◆ Task prompt ◆
Copy out every line from the records that includes "none".

Structured diff data:
== == ==
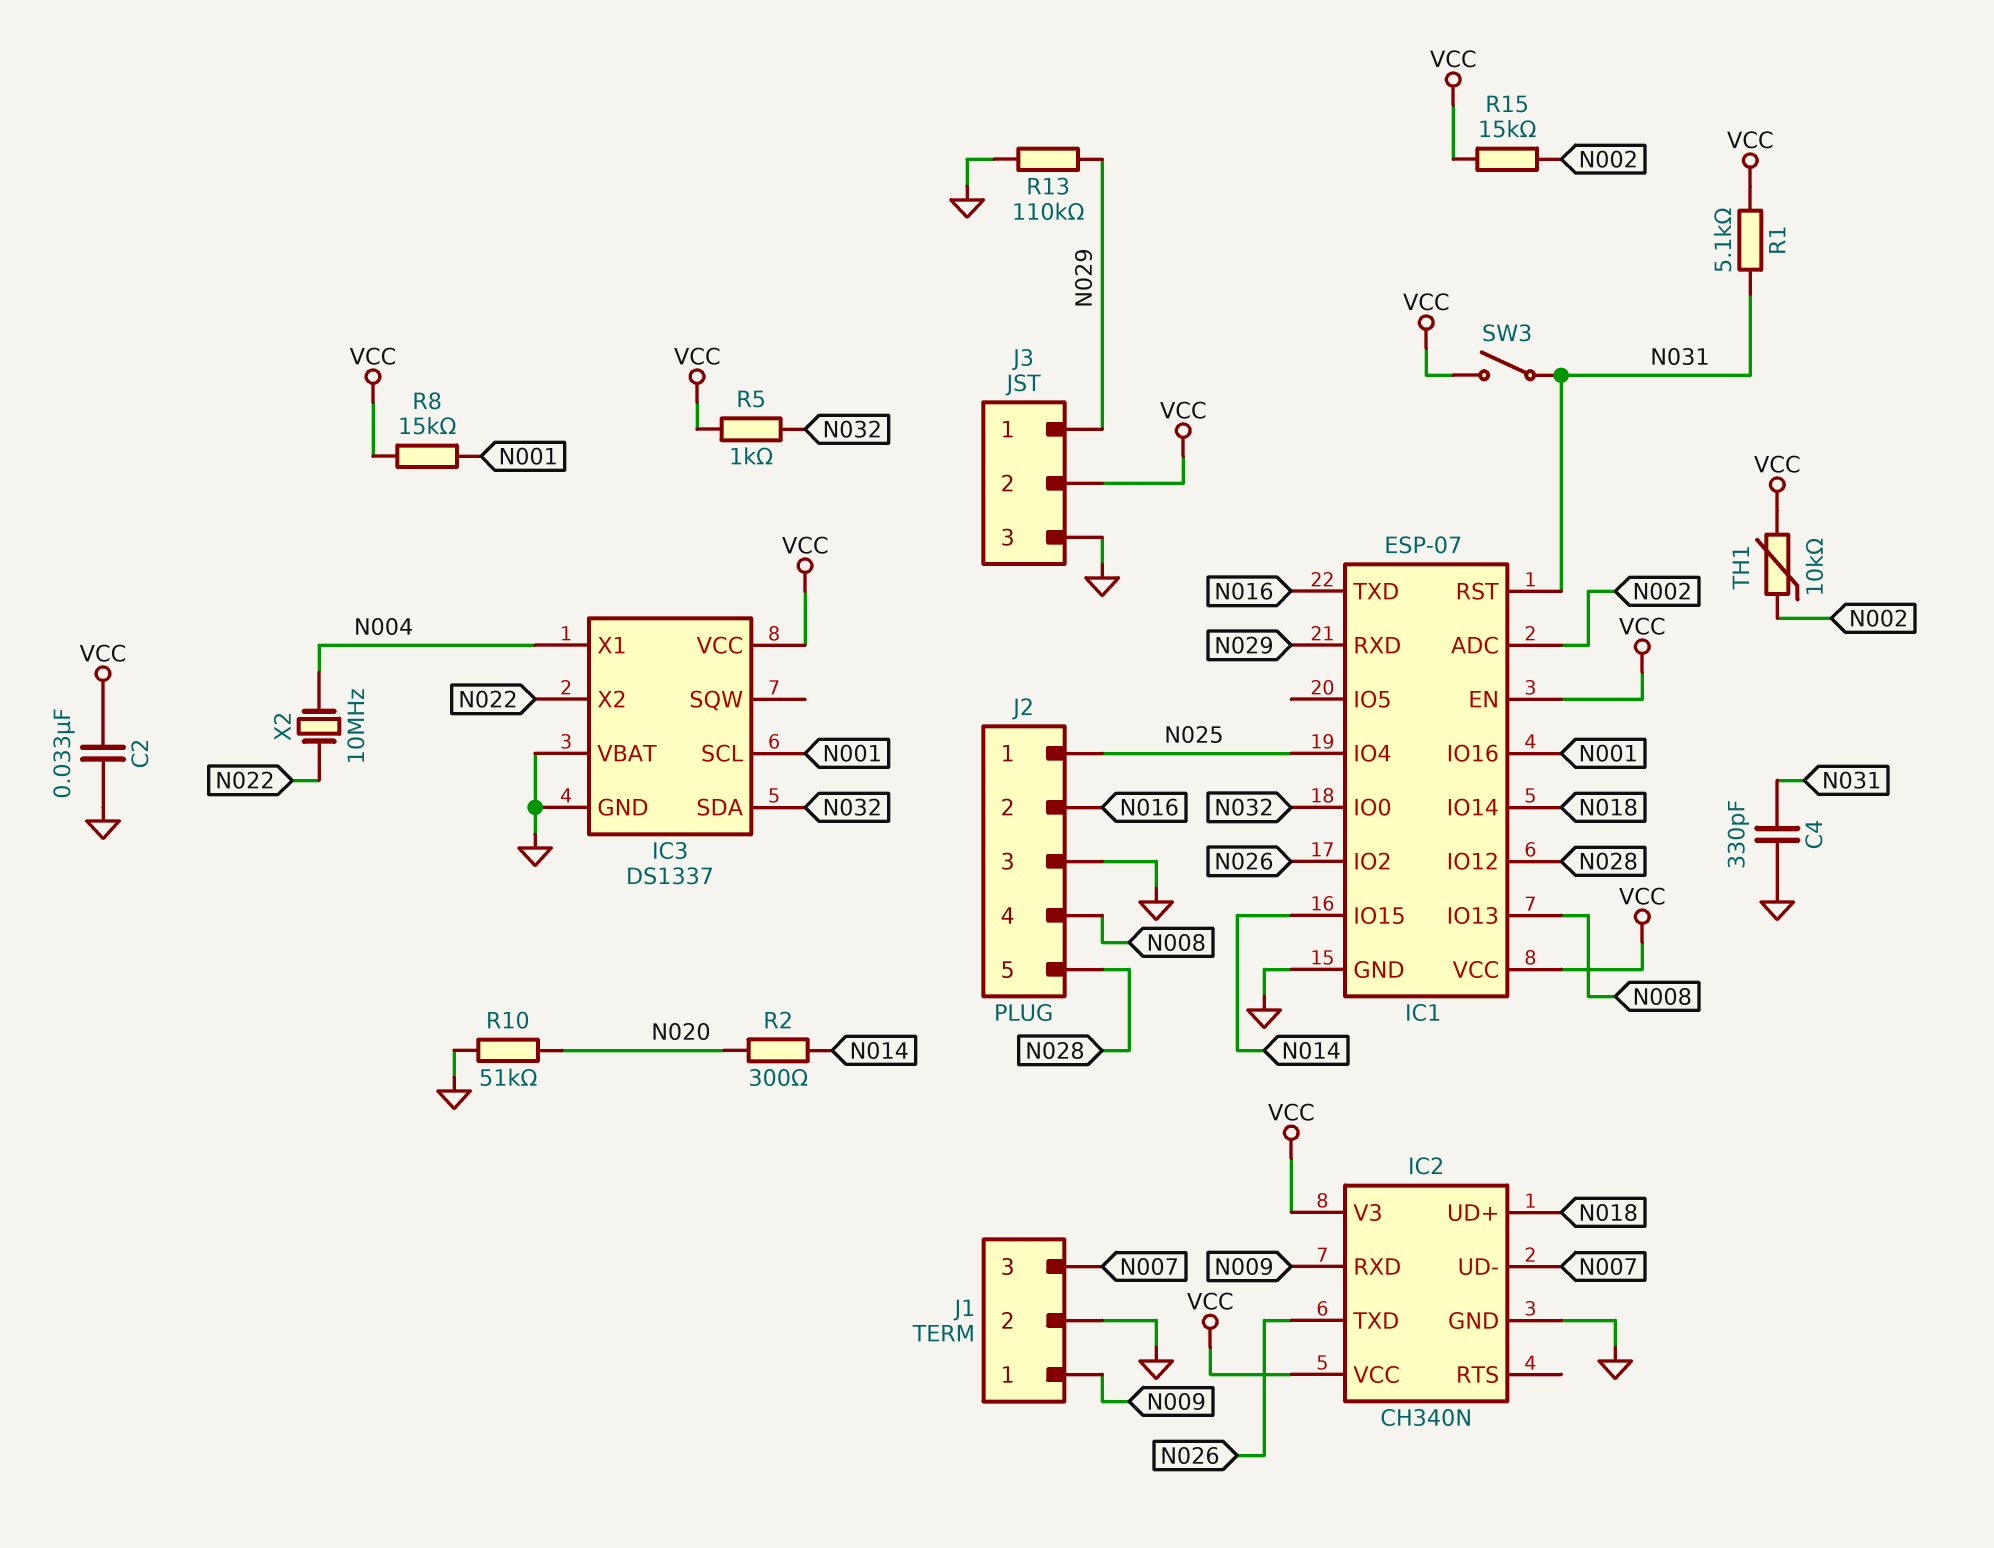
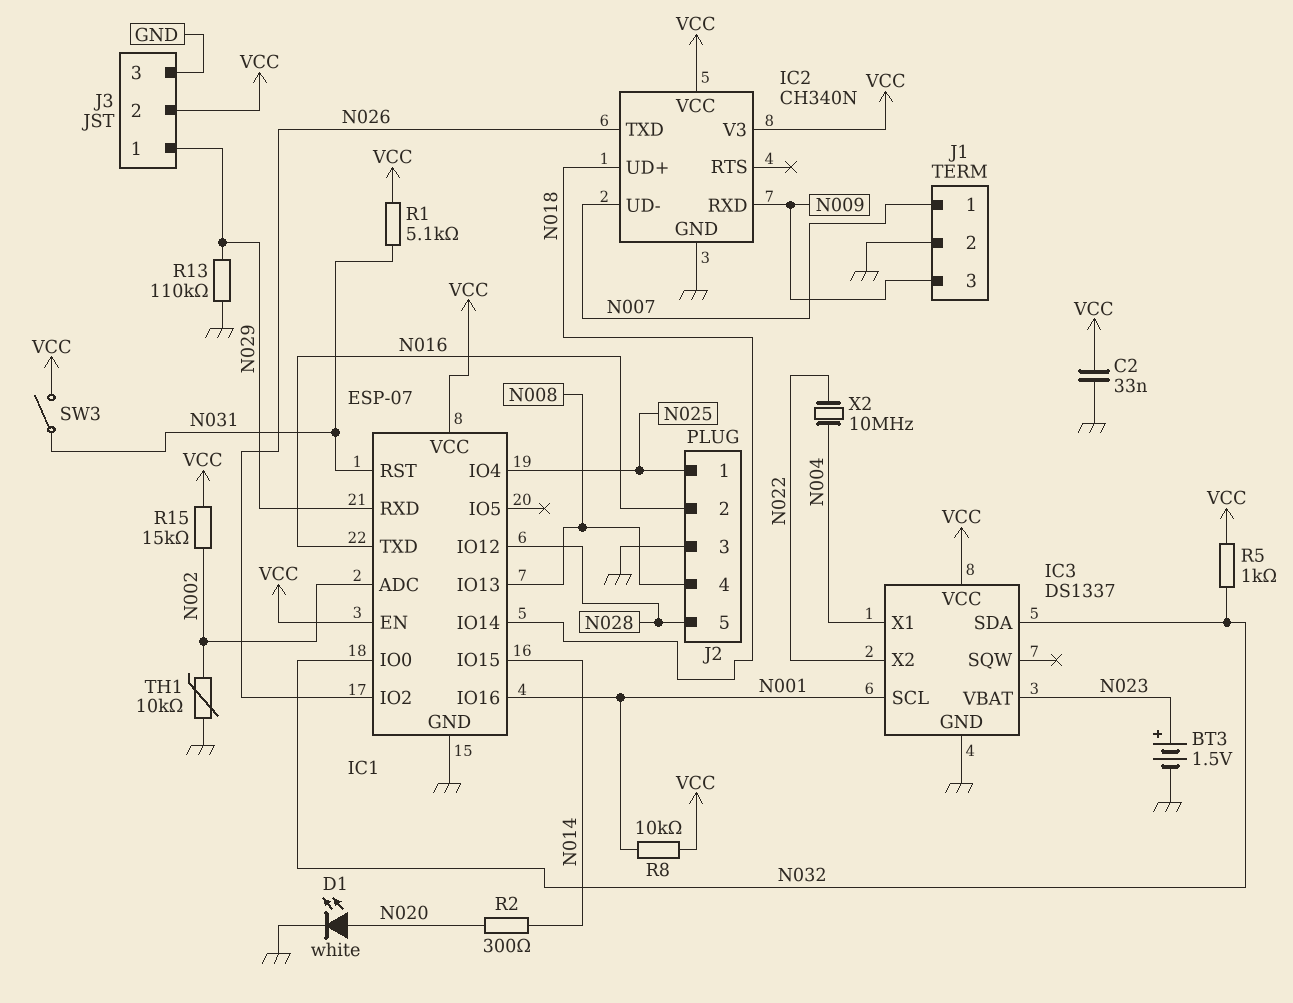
BT3: none -> 1.5V (plus N023, minus GND)
C4: 330pF (GND, N031) -> none
D1: none -> LED white (A N020, K GND)
IC3 pin VBAT: GND -> N023
J1 pin 1: N009 -> N007
J1 pin 3: N007 -> N009
R8: 15k (N001, VCC) -> 10k (N001, VCC)
R10: 51k (GND, N020) -> none
TH1: 10k (N002, VCC) -> 10k (GND, N002)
== == ==
◆ Your response ◆
BT3: none -> 1.5V (plus N023, minus GND)
C4: 330pF (GND, N031) -> none
D1: none -> LED white (A N020, K GND)
R10: 51k (GND, N020) -> none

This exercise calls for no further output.